-- Data supplied follows --

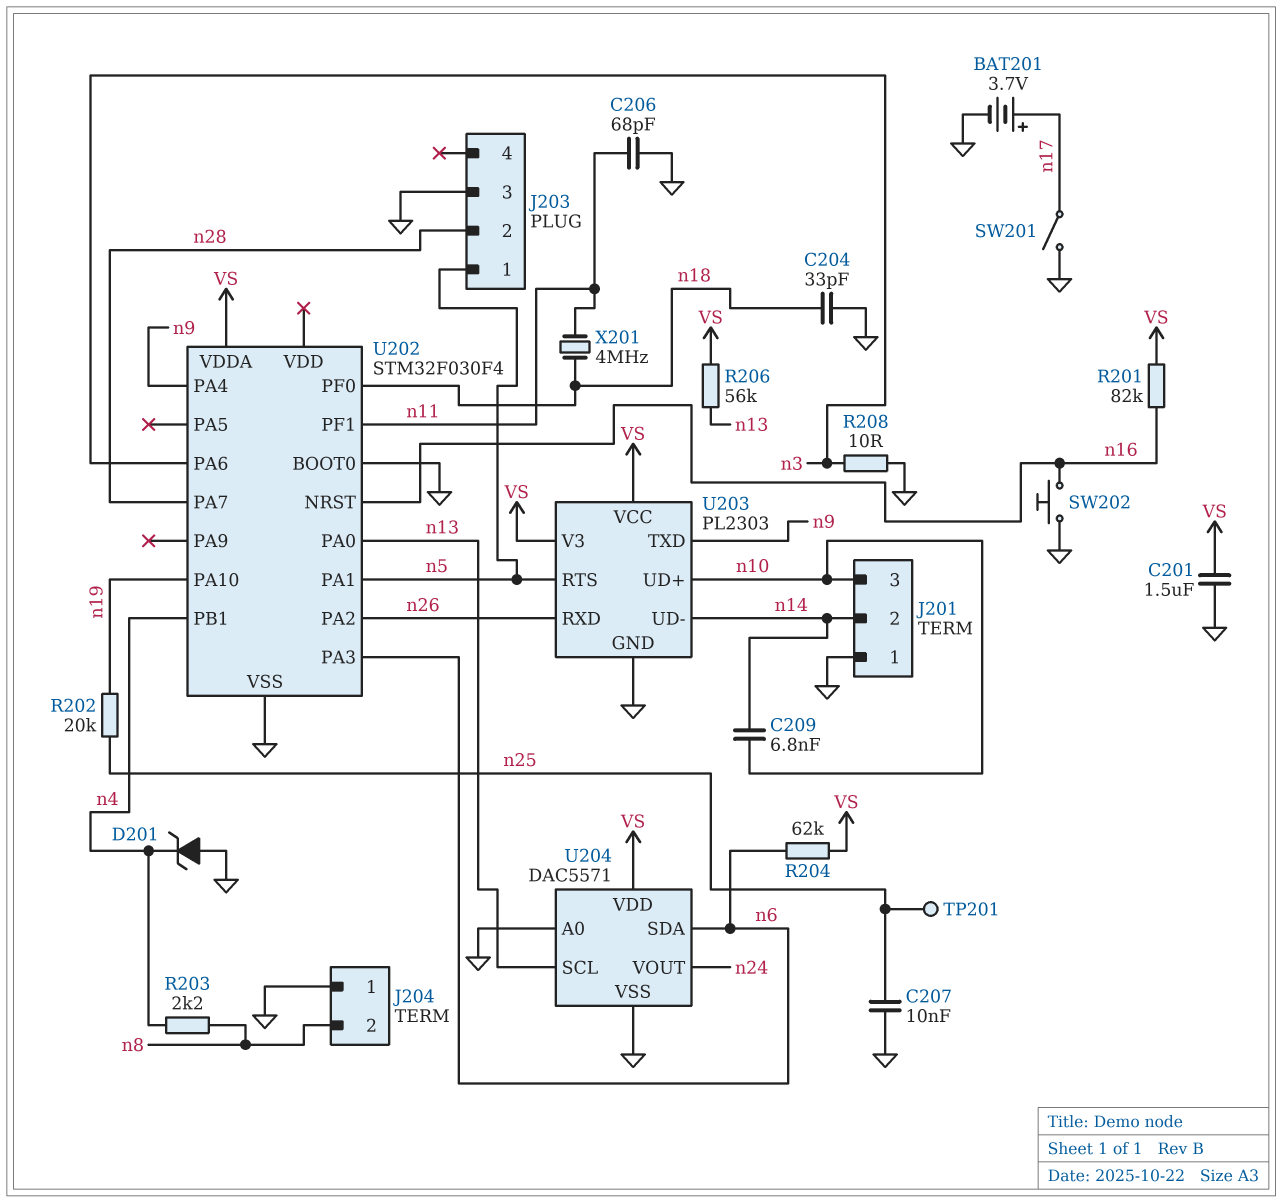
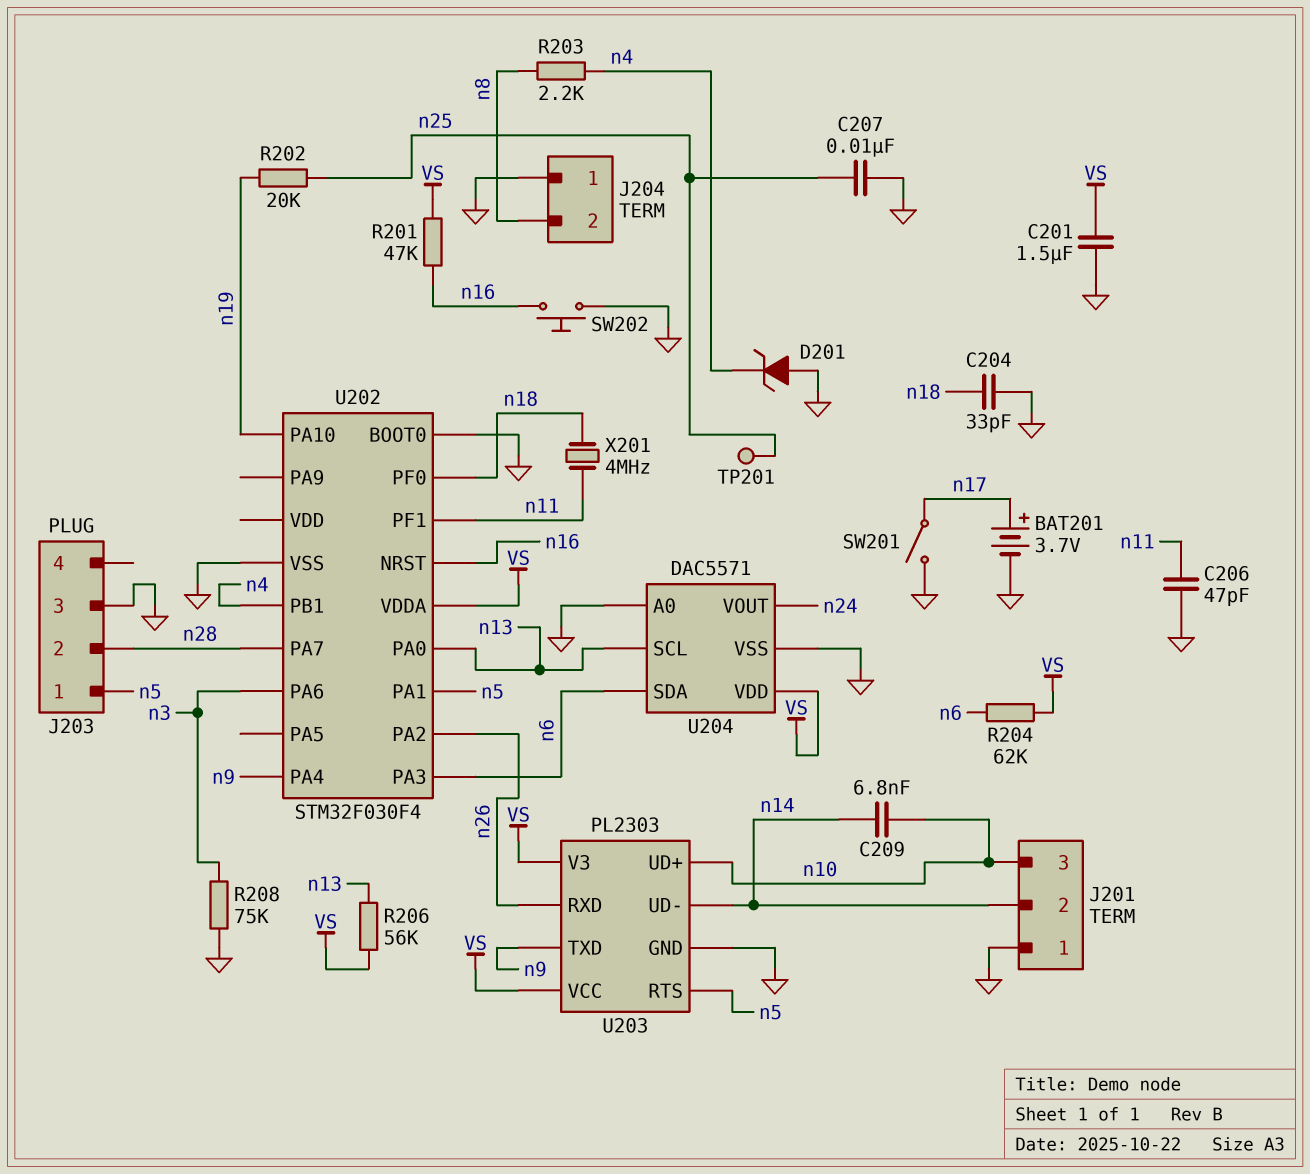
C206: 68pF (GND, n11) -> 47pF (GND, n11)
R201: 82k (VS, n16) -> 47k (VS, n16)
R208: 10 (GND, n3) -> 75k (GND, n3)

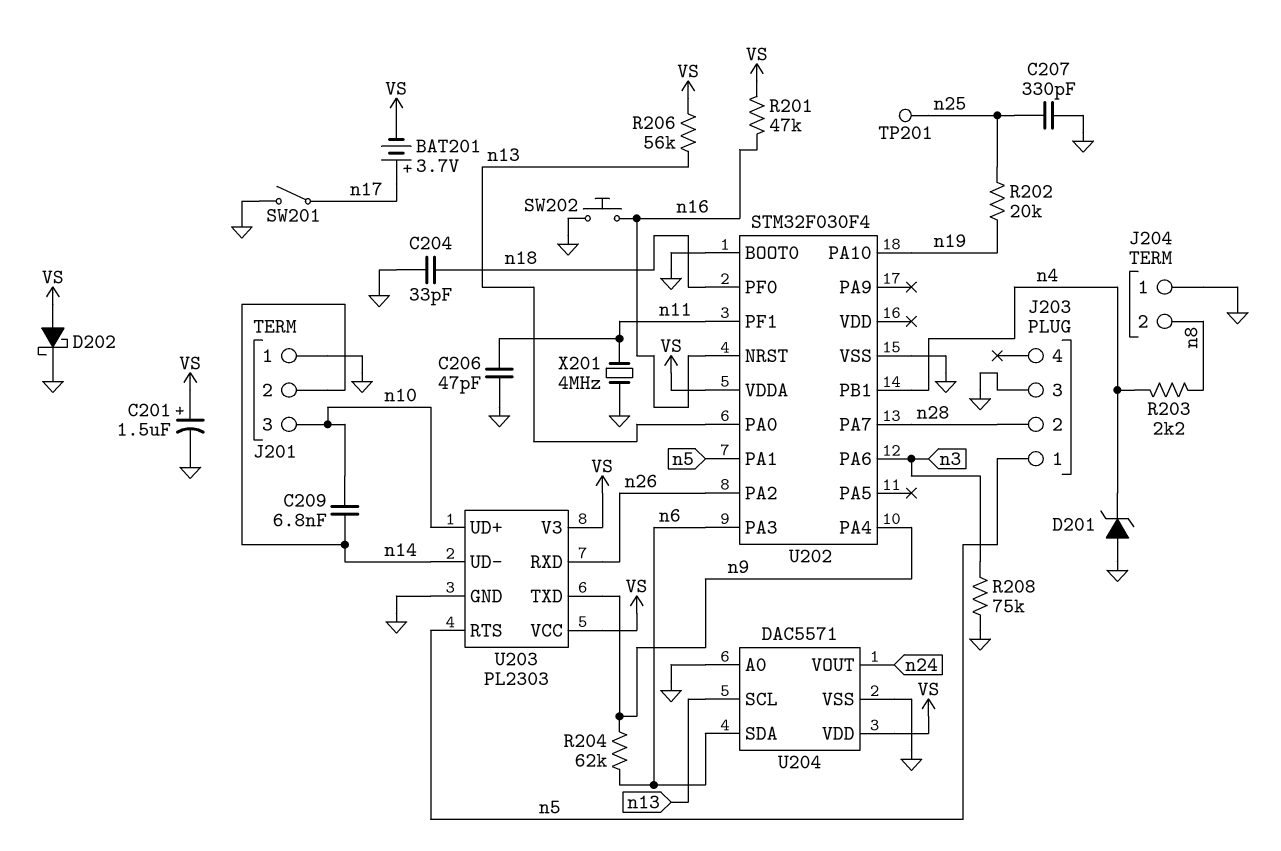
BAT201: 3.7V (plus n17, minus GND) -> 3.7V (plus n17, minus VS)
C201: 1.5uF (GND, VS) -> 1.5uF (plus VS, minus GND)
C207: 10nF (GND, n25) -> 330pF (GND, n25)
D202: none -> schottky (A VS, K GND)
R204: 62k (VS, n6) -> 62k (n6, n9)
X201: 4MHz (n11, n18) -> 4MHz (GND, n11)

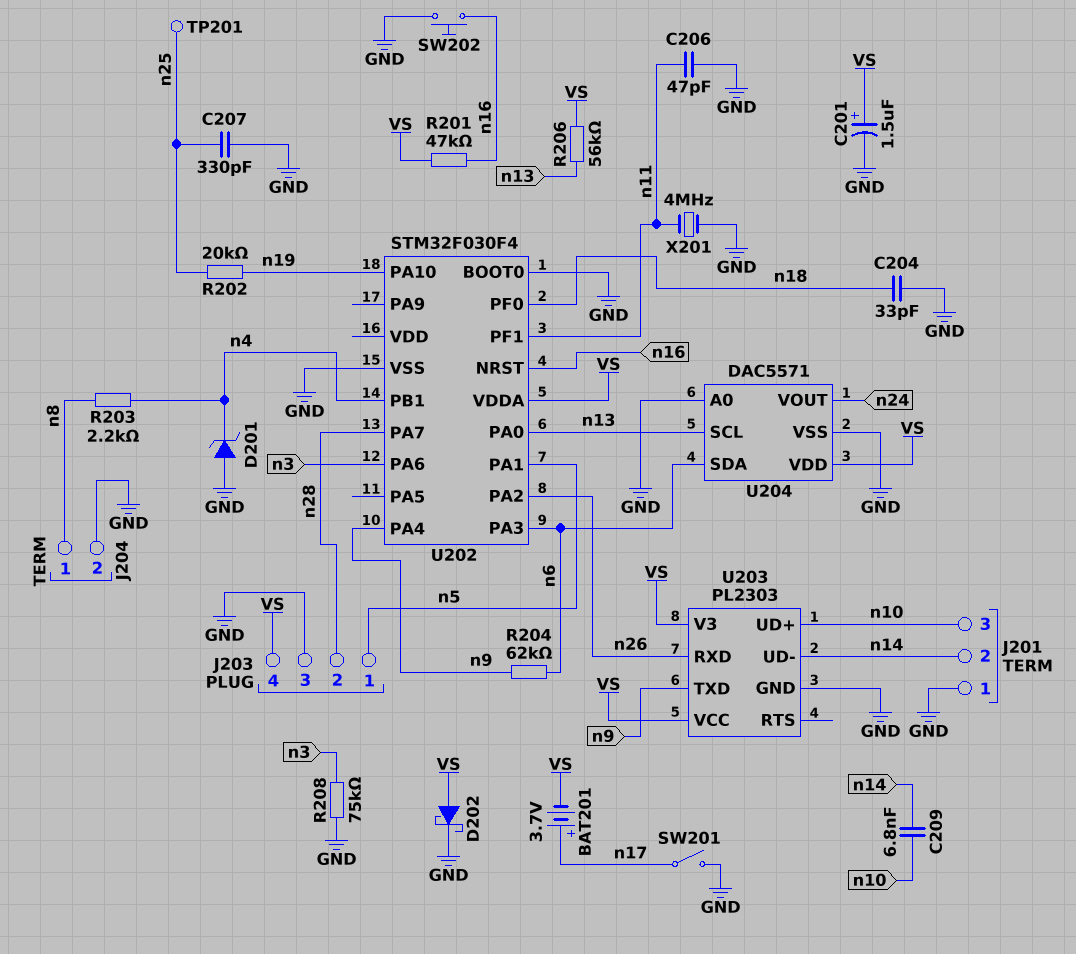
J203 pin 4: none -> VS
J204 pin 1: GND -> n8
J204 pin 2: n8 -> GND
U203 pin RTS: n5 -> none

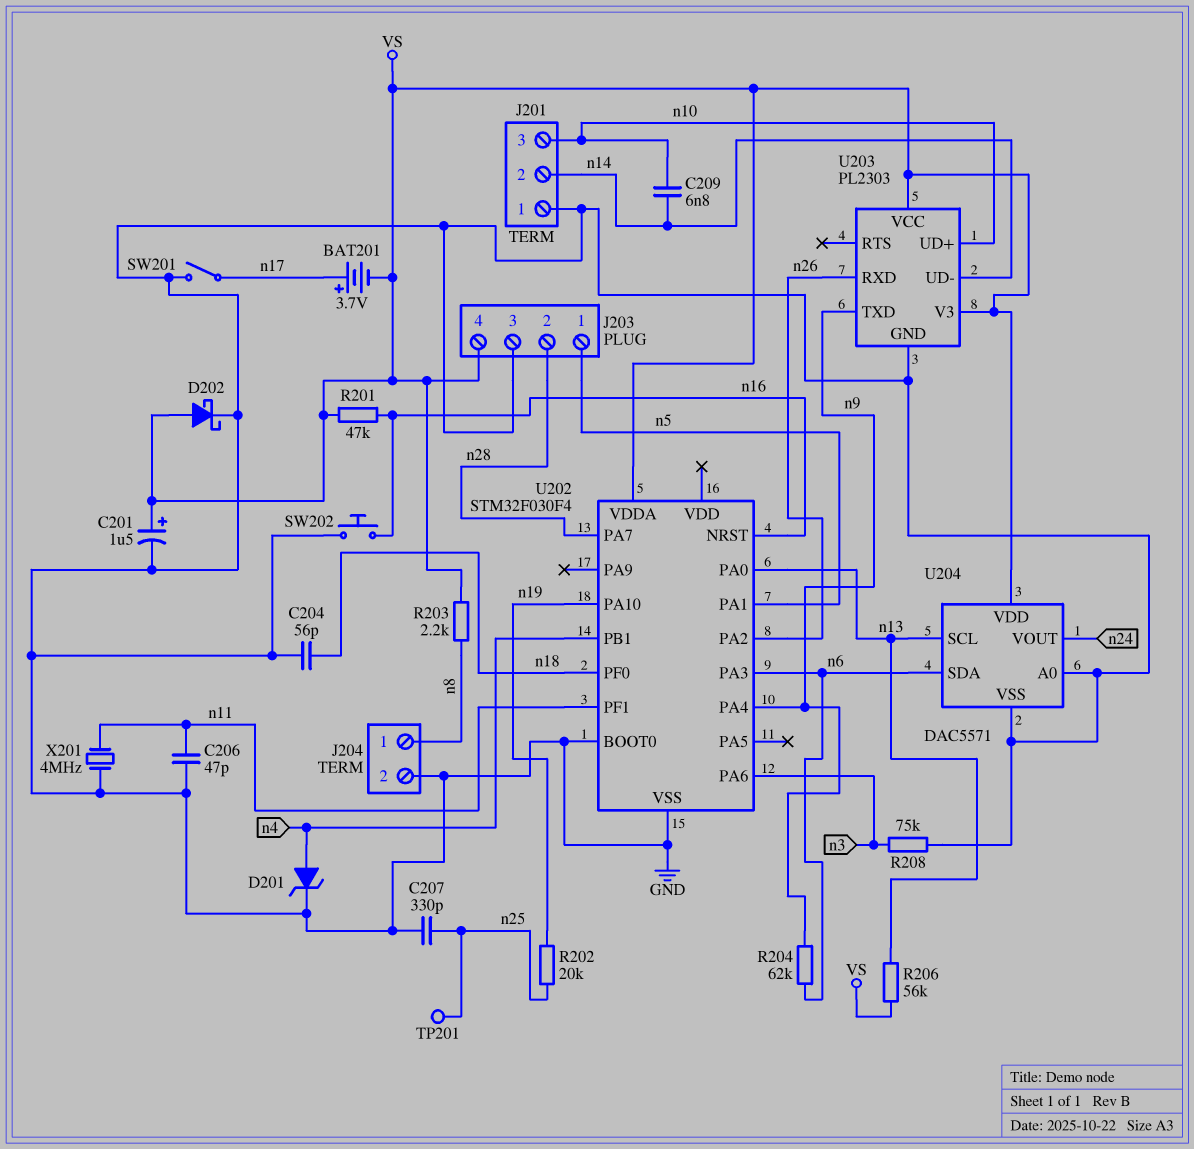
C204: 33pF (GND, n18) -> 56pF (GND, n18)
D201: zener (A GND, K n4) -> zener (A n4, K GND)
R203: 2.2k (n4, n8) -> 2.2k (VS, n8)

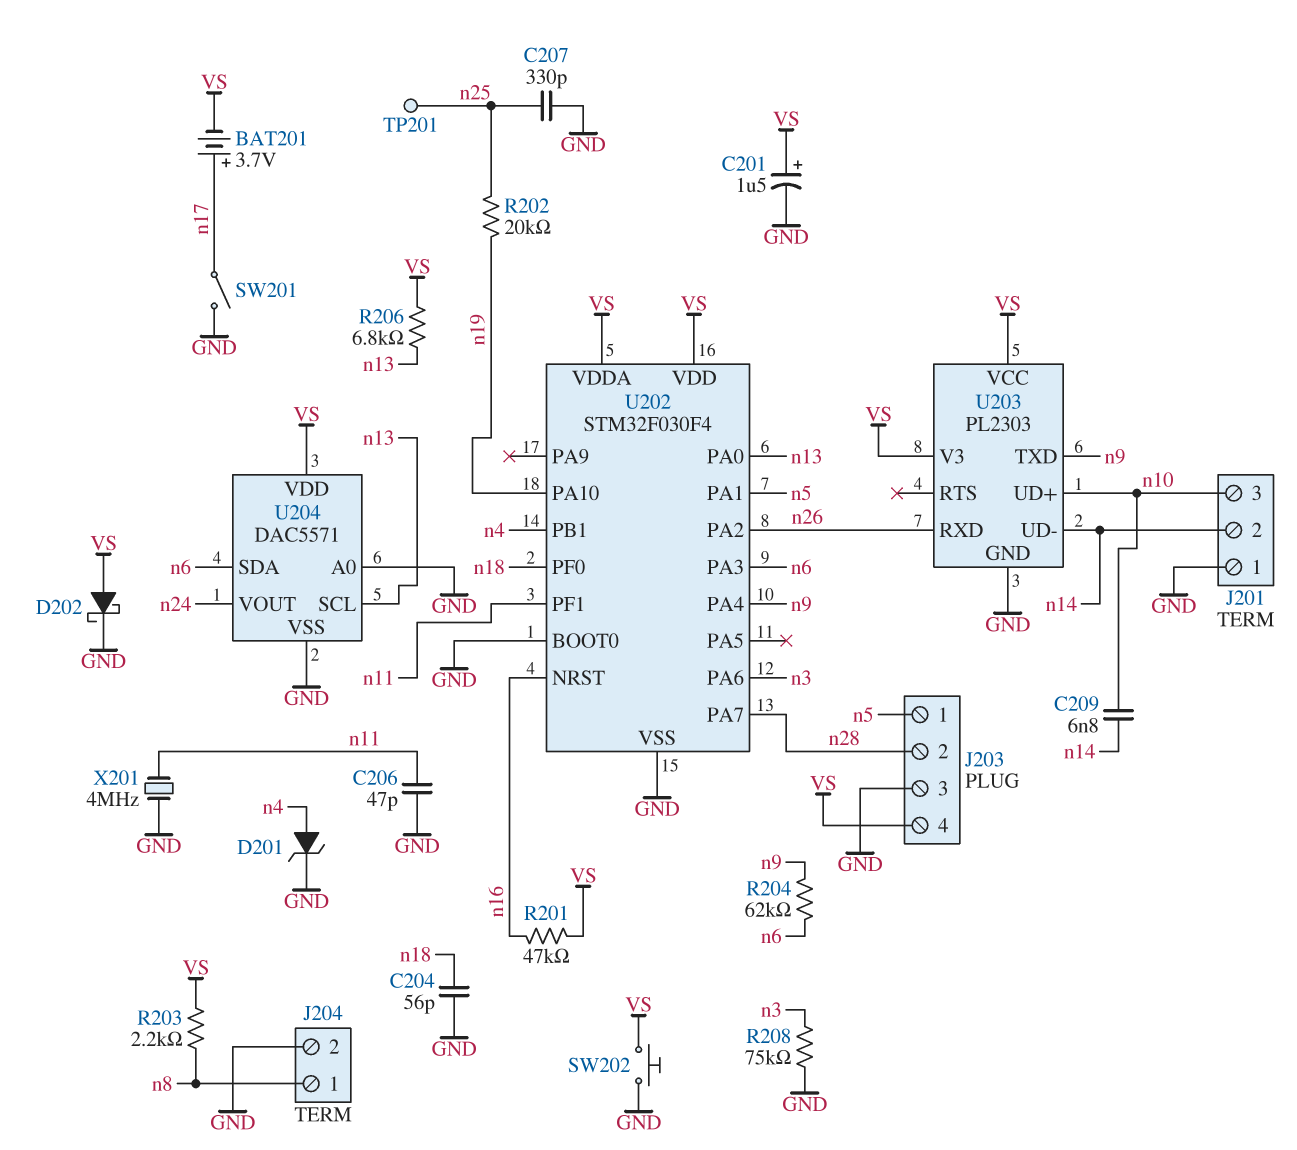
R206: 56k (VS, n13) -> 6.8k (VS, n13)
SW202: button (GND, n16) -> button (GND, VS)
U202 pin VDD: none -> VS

-- Data supplied concluded --

Problem requirements. The copy has to start at the line that contains "C204: 33pF (GND, n18) -> 56pF (GND, n18)" and end at the last line of the material above, matching the original exactly and holding no pictures.

Solution.
C204: 33pF (GND, n18) -> 56pF (GND, n18)
D201: zener (A GND, K n4) -> zener (A n4, K GND)
R203: 2.2k (n4, n8) -> 2.2k (VS, n8)

R206: 56k (VS, n13) -> 6.8k (VS, n13)
SW202: button (GND, n16) -> button (GND, VS)
U202 pin VDD: none -> VS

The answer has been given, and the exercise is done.